BEGIN Data provided

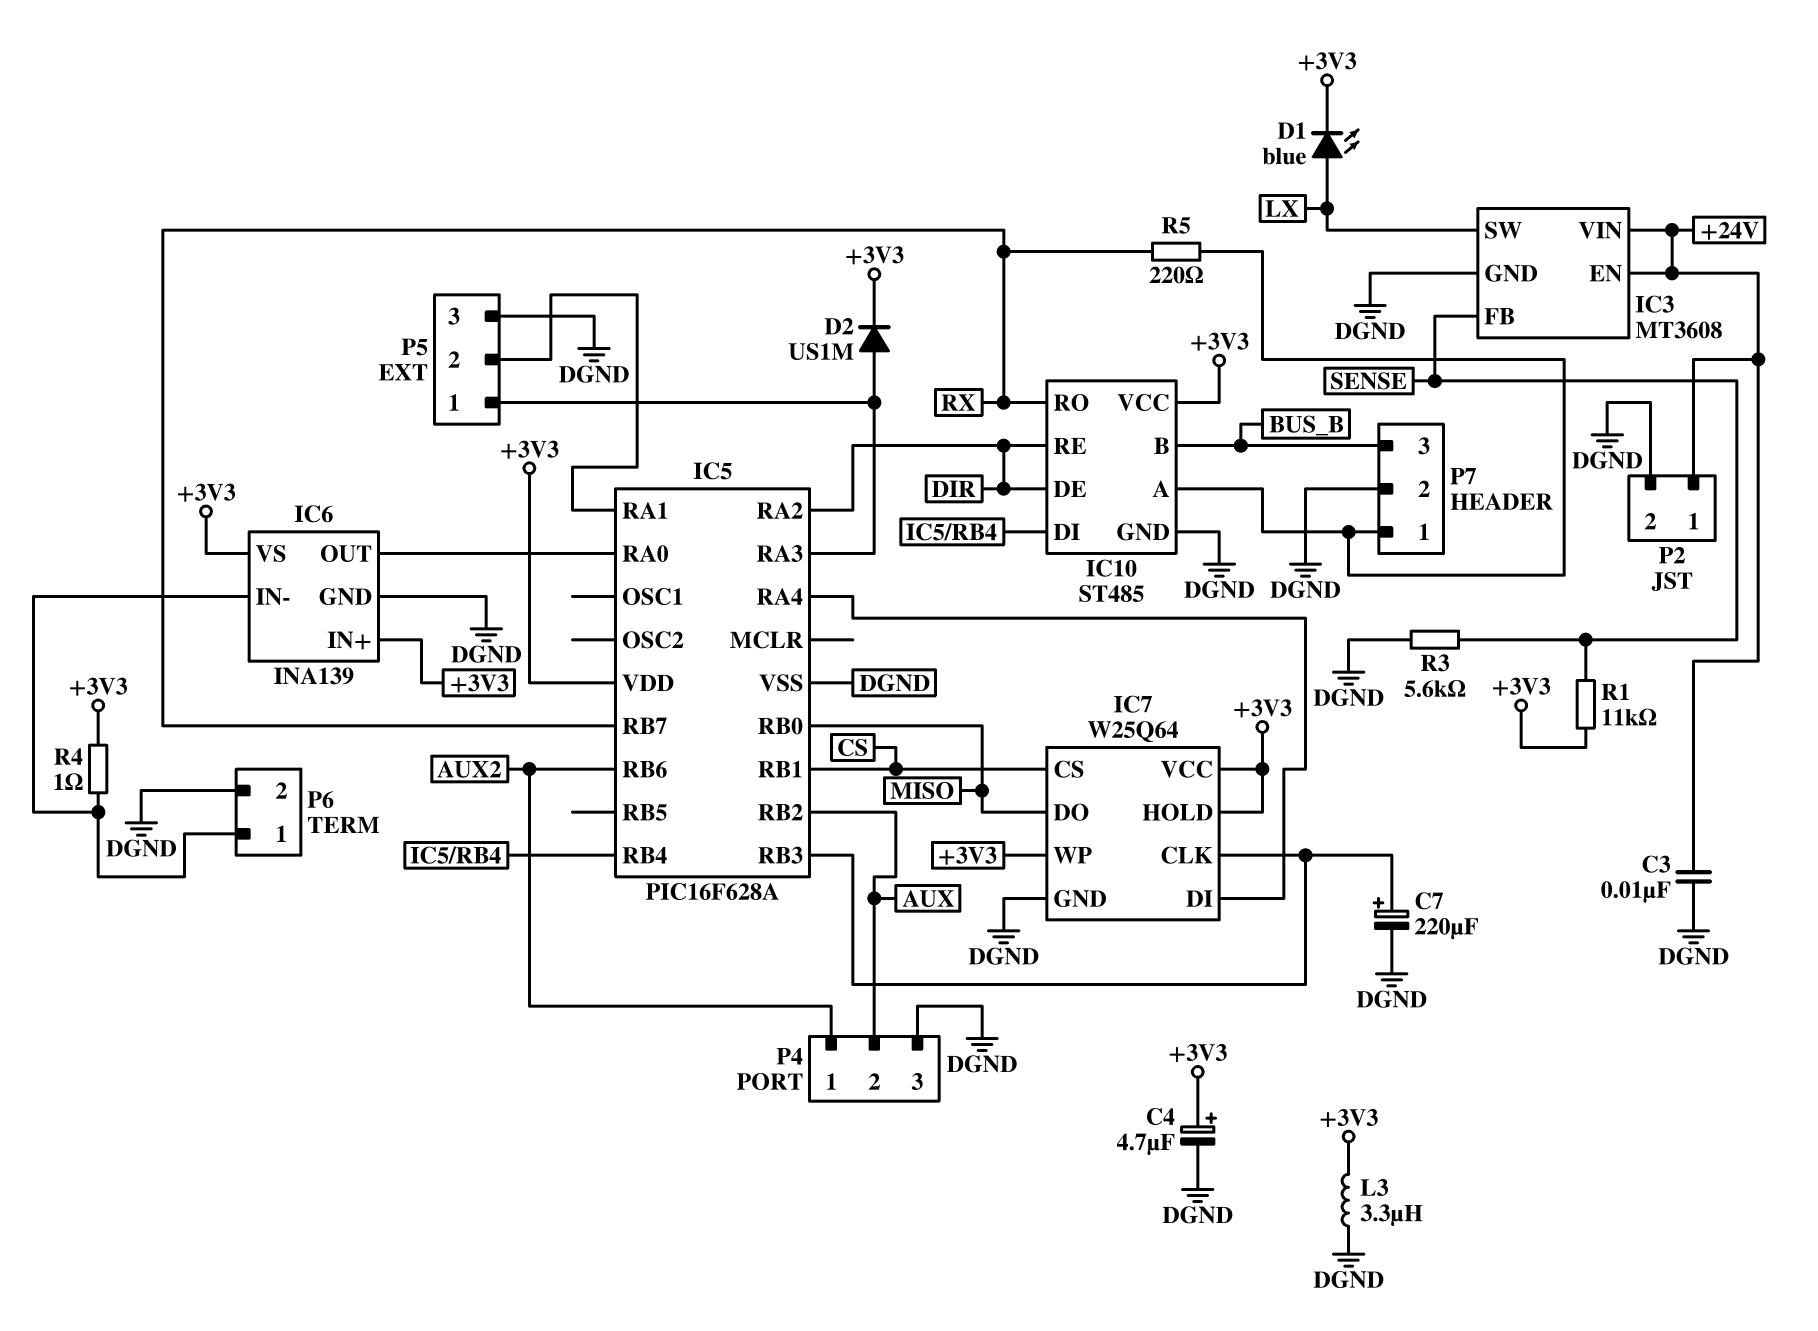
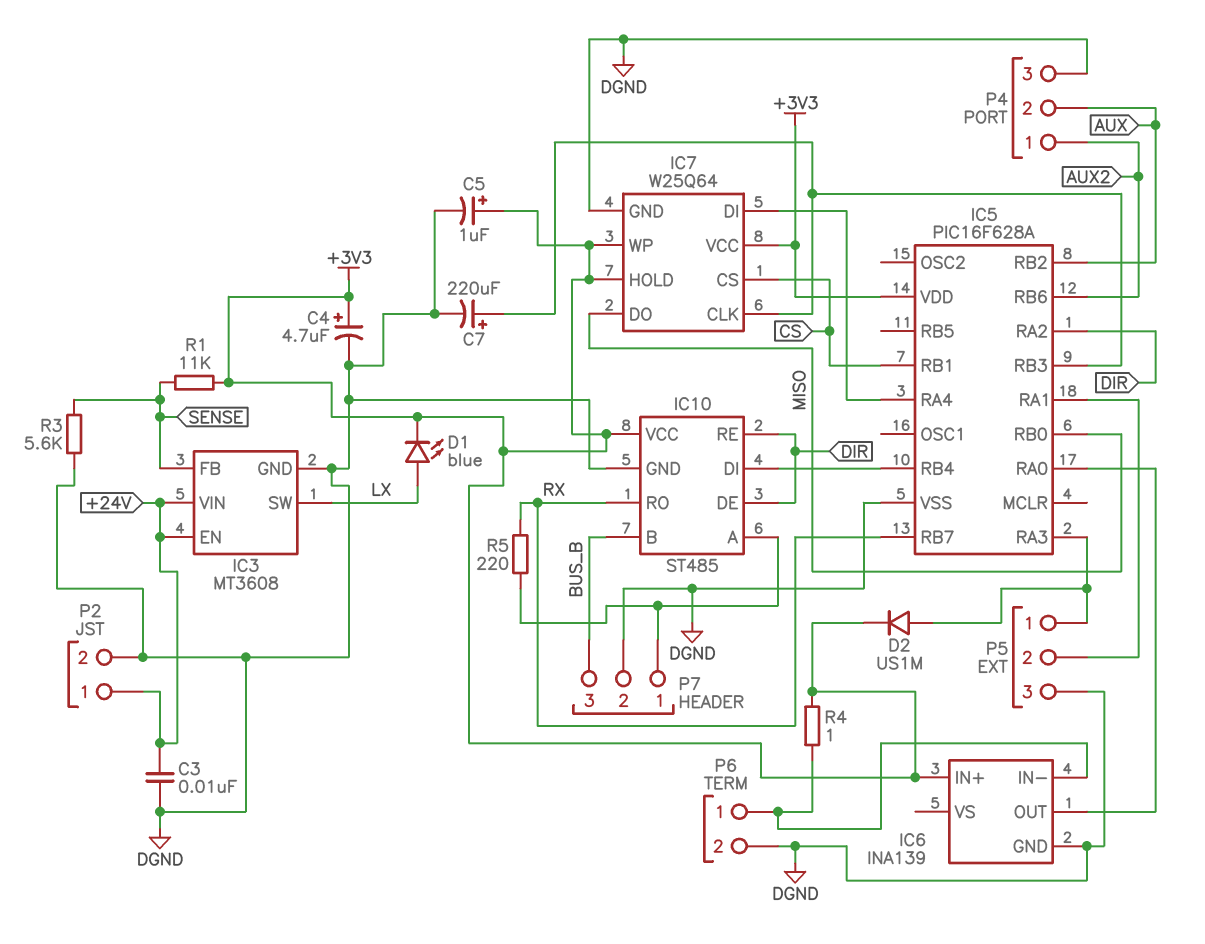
C5: none -> 1uF (plus +3V3, minus DGND)
IC6 pin VS: +3V3 -> none
L3: 3.3uH (+3V3, DGND) -> none

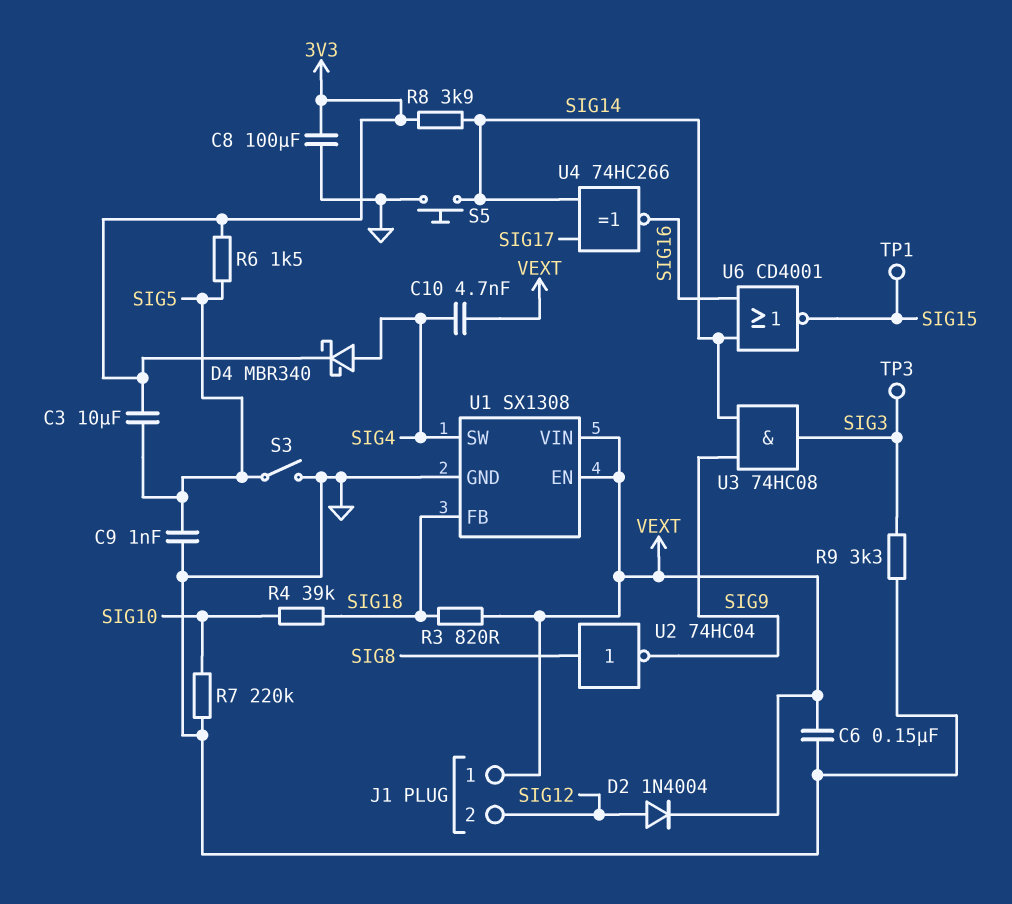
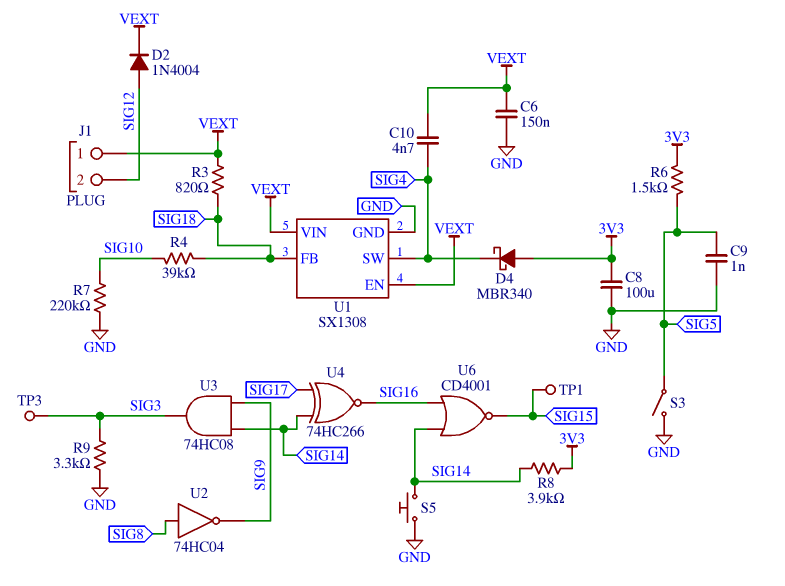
C3: 10uF (3V3, SIG5) -> none
D4: schottky MBR340 (A SIG4, K 3V3) -> schottky MBR340 (A 3V3, K SIG4)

END Data provided

*Your objective*
Please transcribe the entries precisely and omit any images they hold.

*Problem solution*
C5: none -> 1uF (plus +3V3, minus DGND)
IC6 pin VS: +3V3 -> none
L3: 3.3uH (+3V3, DGND) -> none

C3: 10uF (3V3, SIG5) -> none
D4: schottky MBR340 (A SIG4, K 3V3) -> schottky MBR340 (A 3V3, K SIG4)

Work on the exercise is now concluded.